**Instructions for the task**
For the entries below, say how many lines include the word "plus" and add nothing else.

Stored entries
======
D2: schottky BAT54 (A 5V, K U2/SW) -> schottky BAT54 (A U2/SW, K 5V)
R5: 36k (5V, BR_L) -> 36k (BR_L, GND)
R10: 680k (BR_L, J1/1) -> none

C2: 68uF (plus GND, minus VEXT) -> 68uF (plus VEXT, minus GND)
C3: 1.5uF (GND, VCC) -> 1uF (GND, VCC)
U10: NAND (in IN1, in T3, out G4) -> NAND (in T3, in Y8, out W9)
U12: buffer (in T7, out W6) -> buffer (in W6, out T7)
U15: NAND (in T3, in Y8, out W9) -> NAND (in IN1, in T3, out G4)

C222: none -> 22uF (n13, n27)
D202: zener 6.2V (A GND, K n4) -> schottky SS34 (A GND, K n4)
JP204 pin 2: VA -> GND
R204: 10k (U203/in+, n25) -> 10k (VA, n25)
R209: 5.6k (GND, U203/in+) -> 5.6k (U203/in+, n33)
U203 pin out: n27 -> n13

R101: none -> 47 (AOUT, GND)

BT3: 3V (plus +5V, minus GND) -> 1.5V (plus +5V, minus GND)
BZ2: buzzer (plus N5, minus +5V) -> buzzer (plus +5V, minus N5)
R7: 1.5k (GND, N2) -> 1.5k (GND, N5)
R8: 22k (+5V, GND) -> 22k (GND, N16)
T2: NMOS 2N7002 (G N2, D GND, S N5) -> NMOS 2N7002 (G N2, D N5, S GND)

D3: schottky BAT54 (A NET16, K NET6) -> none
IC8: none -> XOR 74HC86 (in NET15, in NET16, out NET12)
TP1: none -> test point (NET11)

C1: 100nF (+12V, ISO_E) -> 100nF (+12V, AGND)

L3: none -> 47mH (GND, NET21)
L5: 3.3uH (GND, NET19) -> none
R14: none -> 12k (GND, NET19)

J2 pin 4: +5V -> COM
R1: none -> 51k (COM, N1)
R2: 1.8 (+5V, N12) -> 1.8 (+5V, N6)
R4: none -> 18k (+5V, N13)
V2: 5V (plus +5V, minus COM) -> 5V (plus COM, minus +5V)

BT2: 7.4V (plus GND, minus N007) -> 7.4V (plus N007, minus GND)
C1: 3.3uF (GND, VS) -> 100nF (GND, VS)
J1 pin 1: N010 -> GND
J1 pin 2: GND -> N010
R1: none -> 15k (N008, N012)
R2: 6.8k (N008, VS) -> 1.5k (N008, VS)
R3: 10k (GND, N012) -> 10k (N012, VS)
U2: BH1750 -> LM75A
======
**Answer area**
5